> EXERCISE
The records sit below. Return every line in them that holds the word "heart".

> DATA FOR THIS EXERCISE
----------

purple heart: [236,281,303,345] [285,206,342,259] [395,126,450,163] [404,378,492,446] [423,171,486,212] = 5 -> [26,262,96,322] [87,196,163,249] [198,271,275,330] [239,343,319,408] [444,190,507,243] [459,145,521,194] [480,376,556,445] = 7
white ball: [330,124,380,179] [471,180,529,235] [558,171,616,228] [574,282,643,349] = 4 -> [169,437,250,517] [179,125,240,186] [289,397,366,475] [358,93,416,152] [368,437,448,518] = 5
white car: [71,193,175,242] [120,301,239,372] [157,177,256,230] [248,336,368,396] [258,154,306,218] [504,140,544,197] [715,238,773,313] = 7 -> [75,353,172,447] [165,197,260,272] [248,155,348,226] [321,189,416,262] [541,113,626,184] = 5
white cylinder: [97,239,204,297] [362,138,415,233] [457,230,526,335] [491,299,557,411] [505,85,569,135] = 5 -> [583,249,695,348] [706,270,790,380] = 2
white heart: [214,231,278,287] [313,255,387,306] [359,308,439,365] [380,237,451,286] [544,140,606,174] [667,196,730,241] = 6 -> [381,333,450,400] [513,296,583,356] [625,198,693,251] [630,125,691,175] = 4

----------

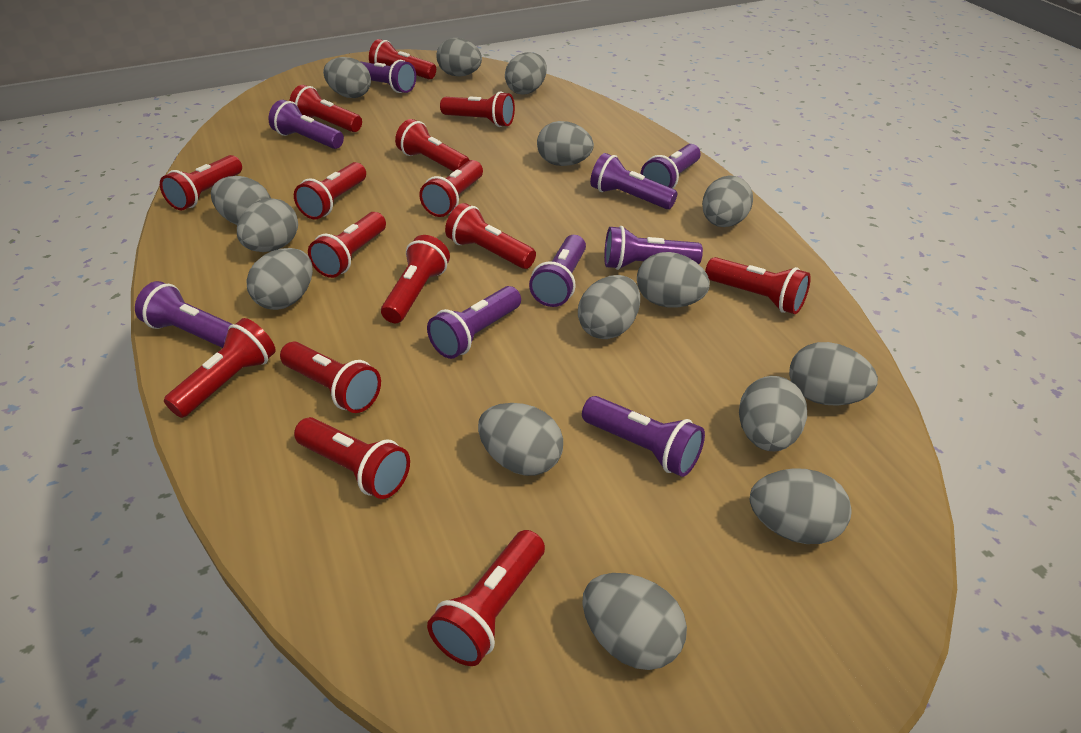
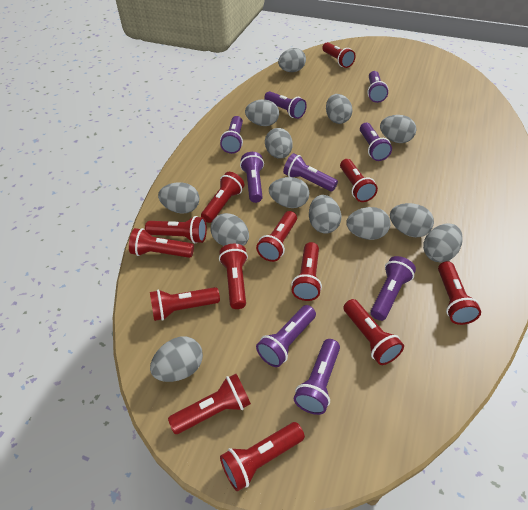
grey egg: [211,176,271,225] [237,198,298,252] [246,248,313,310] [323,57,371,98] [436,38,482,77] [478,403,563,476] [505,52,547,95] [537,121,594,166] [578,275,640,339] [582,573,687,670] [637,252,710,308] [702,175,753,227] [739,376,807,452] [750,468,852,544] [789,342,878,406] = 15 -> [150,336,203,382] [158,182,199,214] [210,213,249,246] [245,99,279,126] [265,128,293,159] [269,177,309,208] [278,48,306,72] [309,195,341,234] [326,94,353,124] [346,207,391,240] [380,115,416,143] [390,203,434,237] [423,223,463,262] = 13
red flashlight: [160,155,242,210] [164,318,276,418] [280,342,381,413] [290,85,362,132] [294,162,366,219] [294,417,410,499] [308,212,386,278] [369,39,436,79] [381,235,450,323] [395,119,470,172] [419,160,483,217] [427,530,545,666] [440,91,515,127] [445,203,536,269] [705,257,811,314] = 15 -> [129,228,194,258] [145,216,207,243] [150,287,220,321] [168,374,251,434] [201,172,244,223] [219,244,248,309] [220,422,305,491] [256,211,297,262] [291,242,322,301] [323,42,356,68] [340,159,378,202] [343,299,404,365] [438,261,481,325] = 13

----------

> TASK OUTPUT
purple heart: [236,281,303,345] [285,206,342,259] [395,126,450,163] [404,378,492,446] [423,171,486,212] = 5 -> [26,262,96,322] [87,196,163,249] [198,271,275,330] [239,343,319,408] [444,190,507,243] [459,145,521,194] [480,376,556,445] = 7
white heart: [214,231,278,287] [313,255,387,306] [359,308,439,365] [380,237,451,286] [544,140,606,174] [667,196,730,241] = 6 -> [381,333,450,400] [513,296,583,356] [625,198,693,251] [630,125,691,175] = 4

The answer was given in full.